▸ **GIVEN DATA**
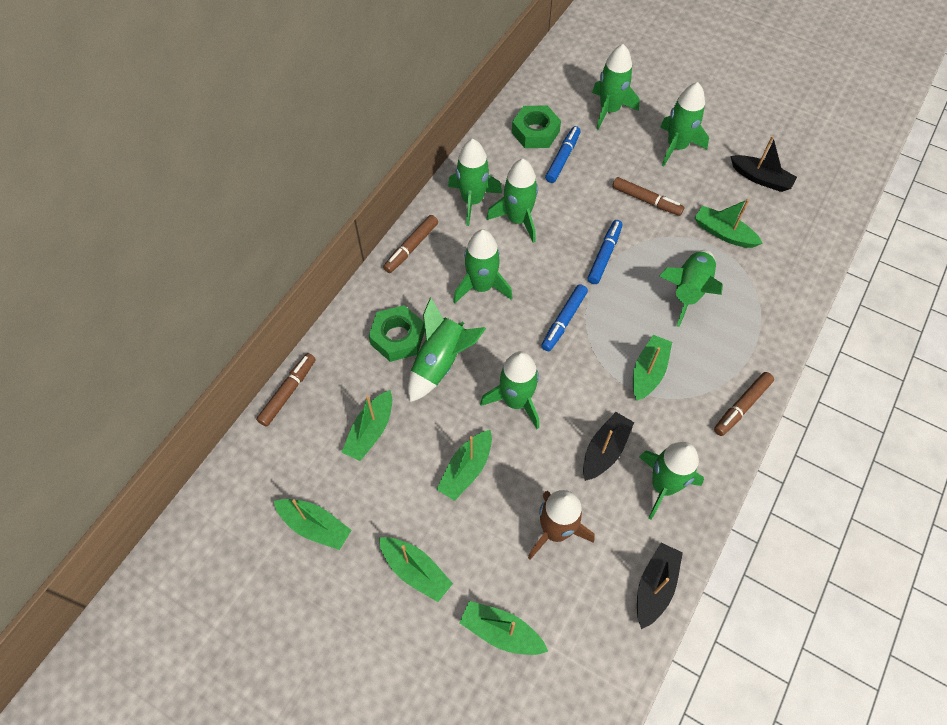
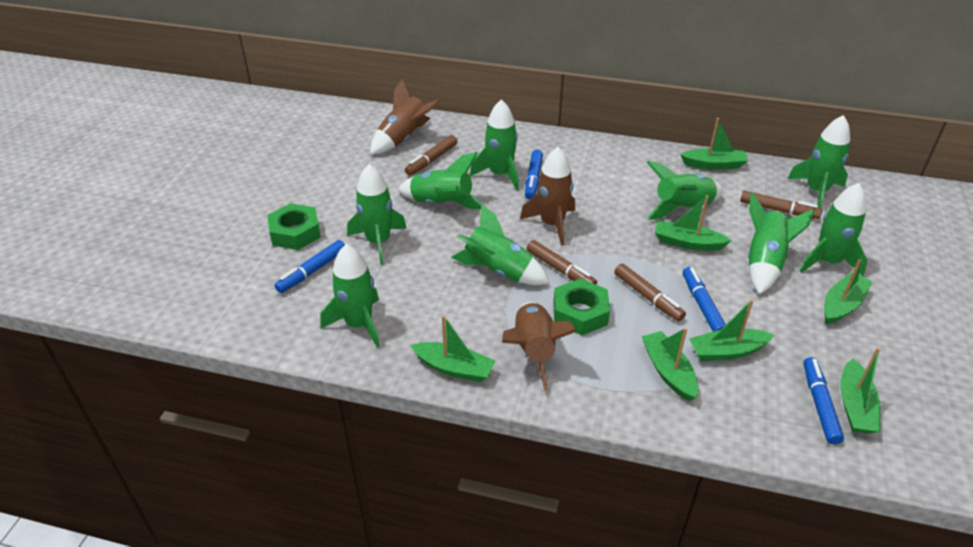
black boat: 3 -> 0
blue marker: 3 -> 4
brown rocket: 1 -> 3

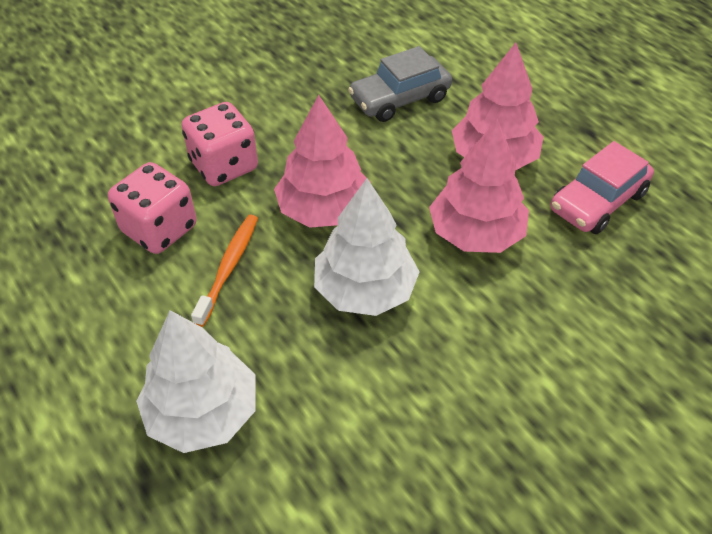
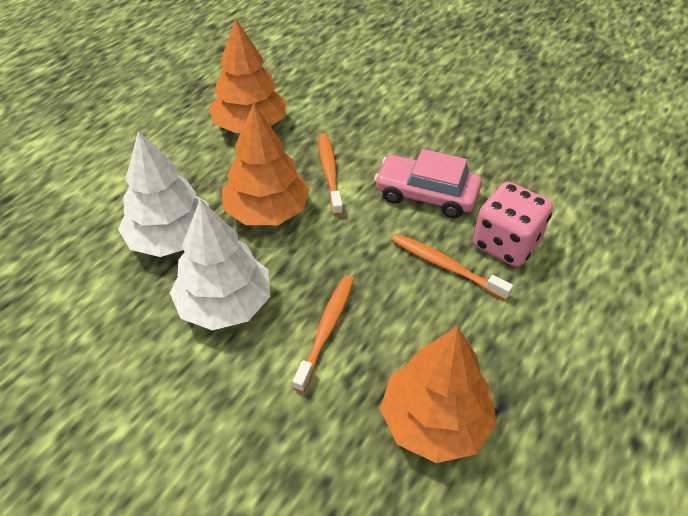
grey car: 1 -> 0
orange toothbrush: 1 -> 3
orange tree: 0 -> 3
pink dice: 2 -> 1
pink tree: 3 -> 0

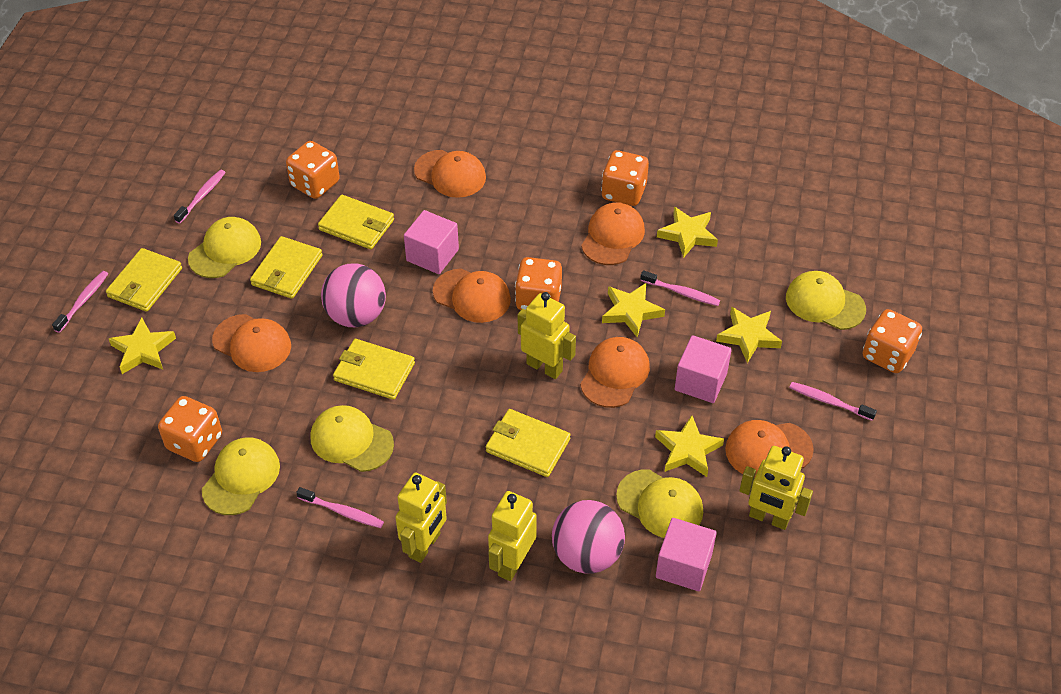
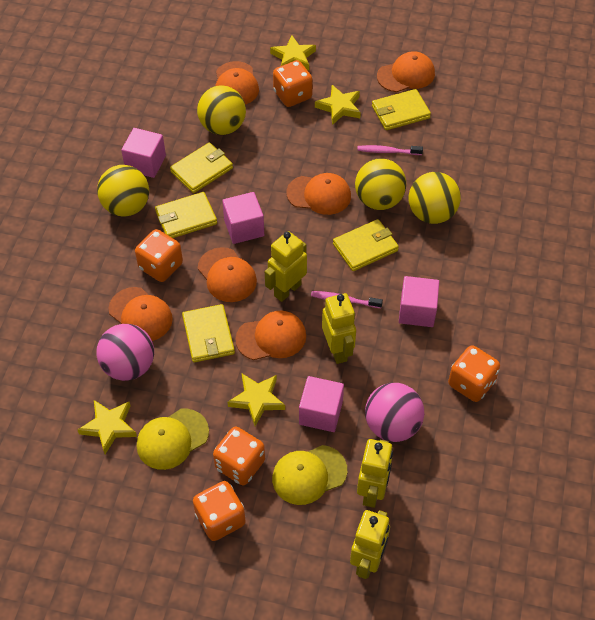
pink cube: 3 -> 4
pink toothbrush: 5 -> 2
yellow ball: 0 -> 4
yellow cap: 5 -> 2
yellow star: 5 -> 4

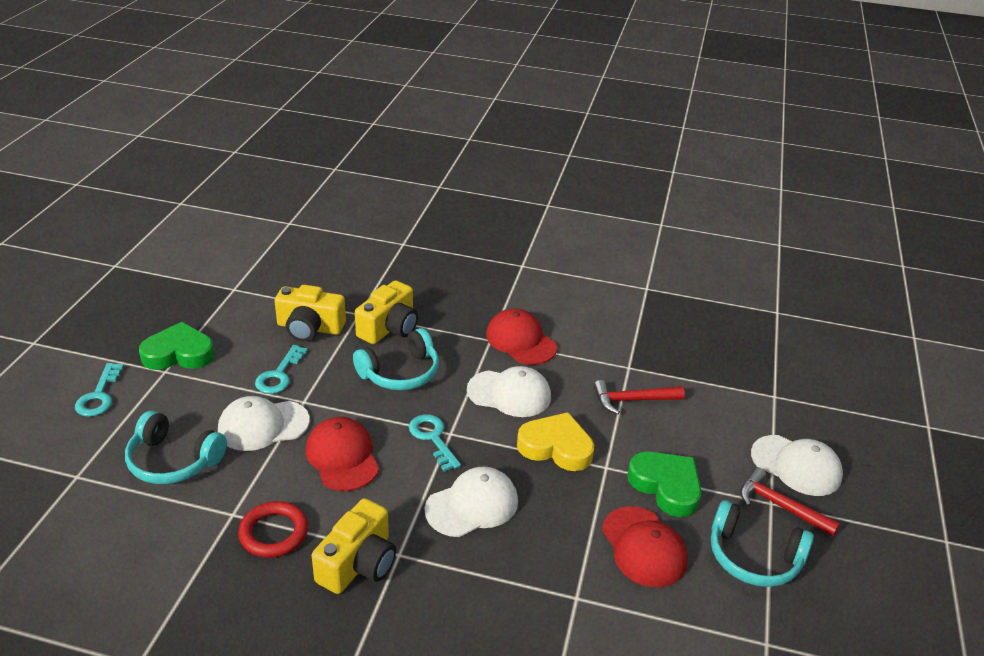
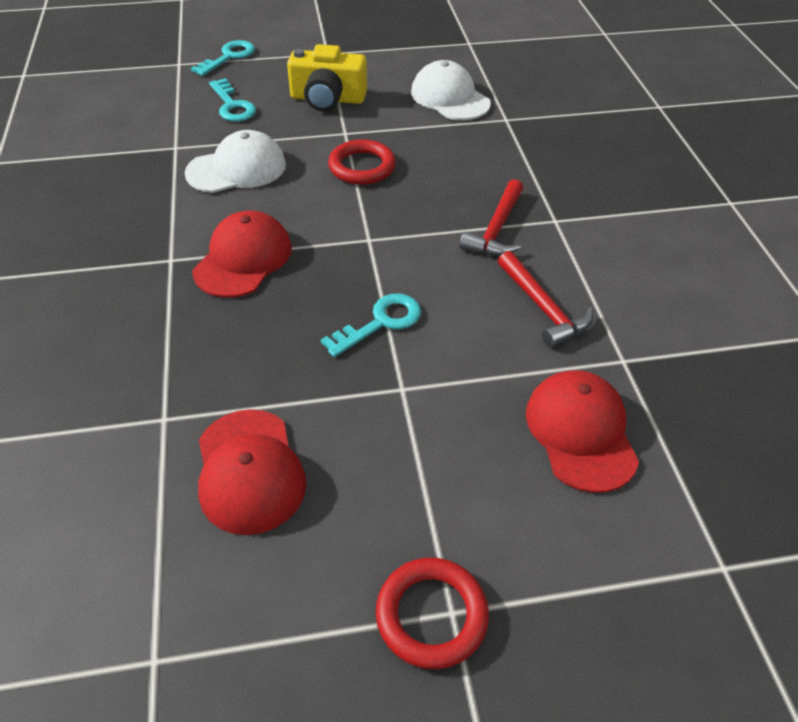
green heart: 2 -> 0
red ring: 1 -> 2
turquoise headphones: 3 -> 0
white cap: 4 -> 2
yellow camera: 3 -> 1
yellow heart: 1 -> 0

▸ **INSTRUCTIONS FOR THE TASK**
From the data above, state how many lines contain the string "yellow", offering no other words.

▸ **COMPLETED TASK**
5